■ Task goal
Gather every line from the entries below that contains the word "left".

■ Records for the exercise
+++

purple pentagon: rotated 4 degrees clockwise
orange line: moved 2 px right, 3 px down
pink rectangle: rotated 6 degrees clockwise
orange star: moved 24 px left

+++

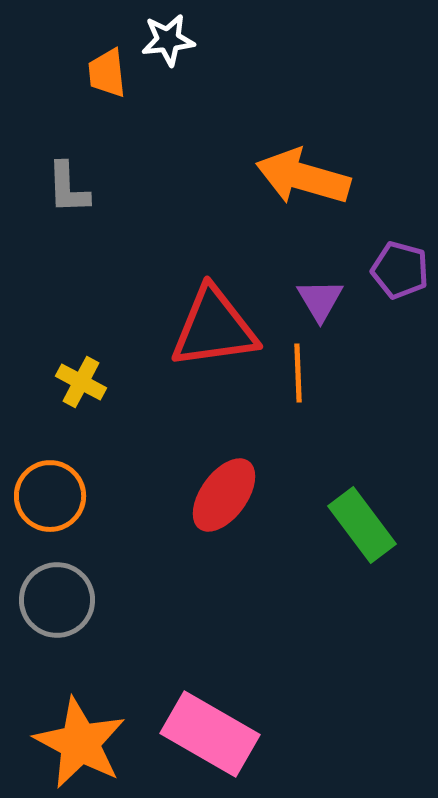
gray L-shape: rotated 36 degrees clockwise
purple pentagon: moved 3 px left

+++

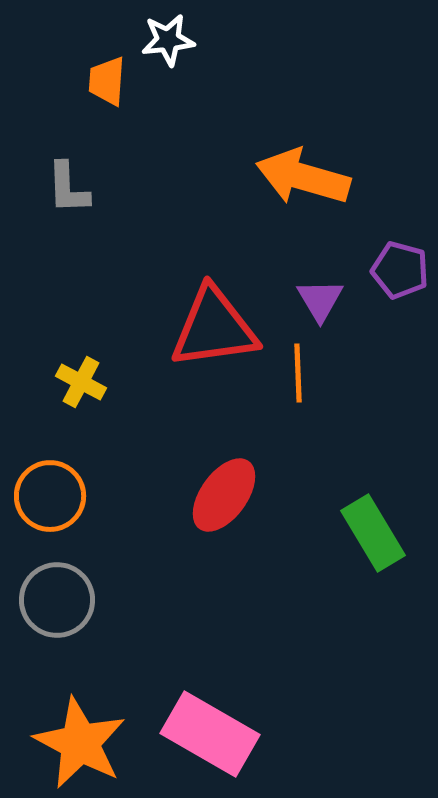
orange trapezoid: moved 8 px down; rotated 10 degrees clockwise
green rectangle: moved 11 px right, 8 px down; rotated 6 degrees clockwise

+++

■ Output below
orange star: moved 24 px left
purple pentagon: moved 3 px left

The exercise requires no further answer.